_The task_
For the records below, tally the lines that contain "pink" and give only that number.

_Stored entries_
+ + + +

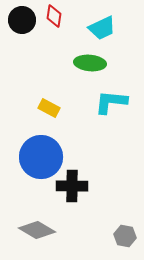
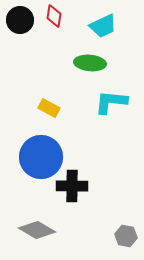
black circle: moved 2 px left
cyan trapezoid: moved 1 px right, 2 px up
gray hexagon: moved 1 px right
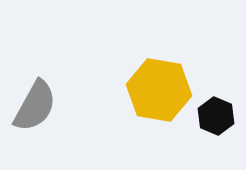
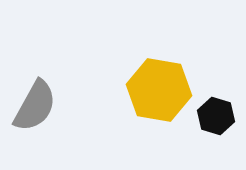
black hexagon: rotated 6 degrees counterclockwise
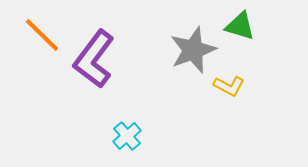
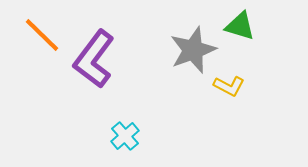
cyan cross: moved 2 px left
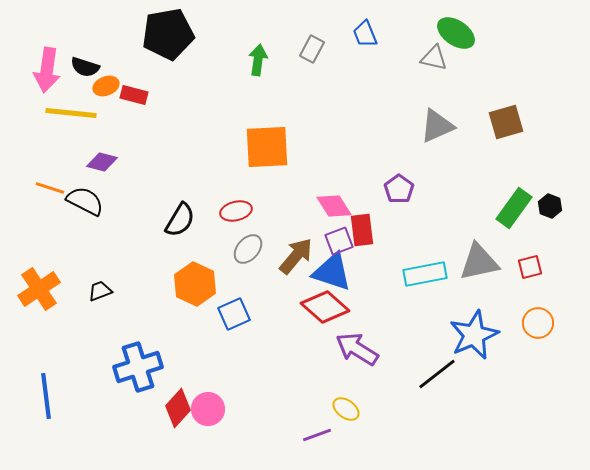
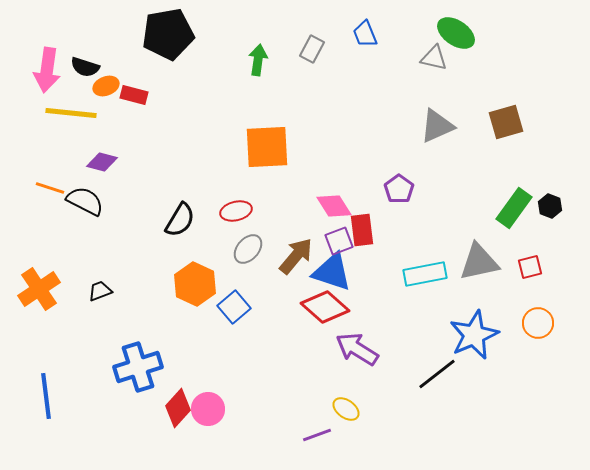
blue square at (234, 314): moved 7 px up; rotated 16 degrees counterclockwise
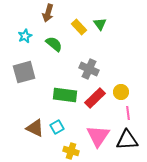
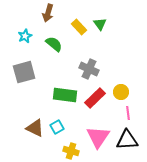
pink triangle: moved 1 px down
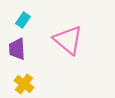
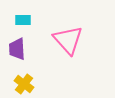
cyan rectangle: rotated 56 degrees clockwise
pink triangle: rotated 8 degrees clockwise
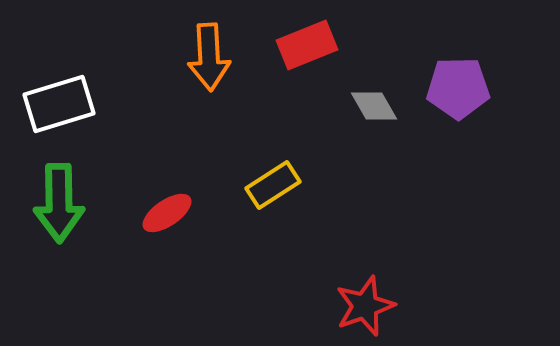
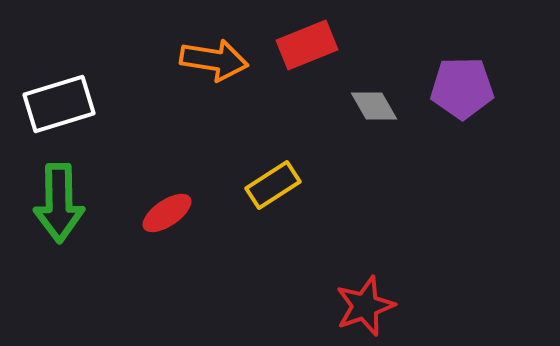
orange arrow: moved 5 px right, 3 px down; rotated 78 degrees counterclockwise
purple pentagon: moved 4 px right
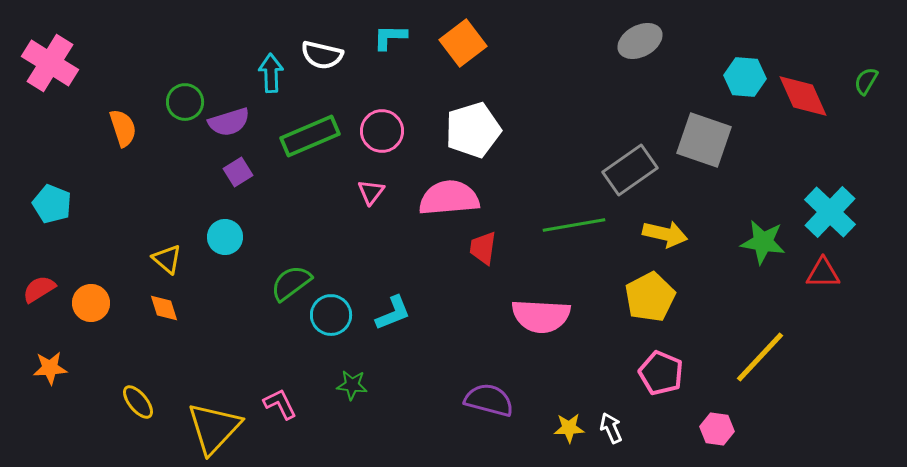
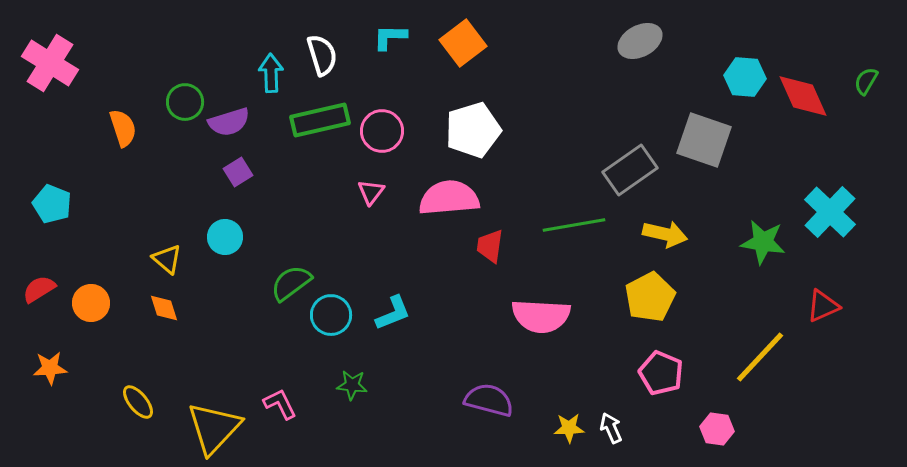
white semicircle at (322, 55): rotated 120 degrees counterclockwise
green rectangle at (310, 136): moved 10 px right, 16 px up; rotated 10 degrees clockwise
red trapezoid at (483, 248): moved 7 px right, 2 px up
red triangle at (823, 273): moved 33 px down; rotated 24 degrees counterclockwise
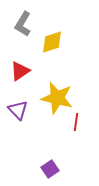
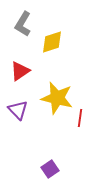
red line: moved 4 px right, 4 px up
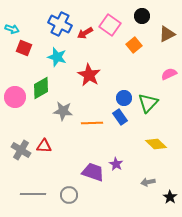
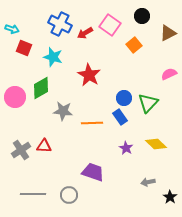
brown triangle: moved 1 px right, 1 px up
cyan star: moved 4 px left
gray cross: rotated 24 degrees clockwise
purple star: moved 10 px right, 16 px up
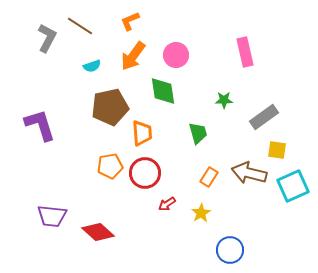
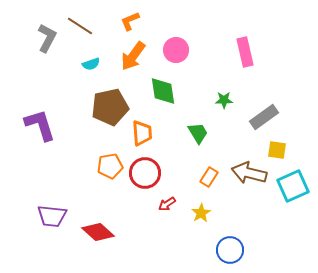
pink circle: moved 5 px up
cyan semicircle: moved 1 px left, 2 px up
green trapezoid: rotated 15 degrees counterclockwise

+ + + +

_Output of the task_
3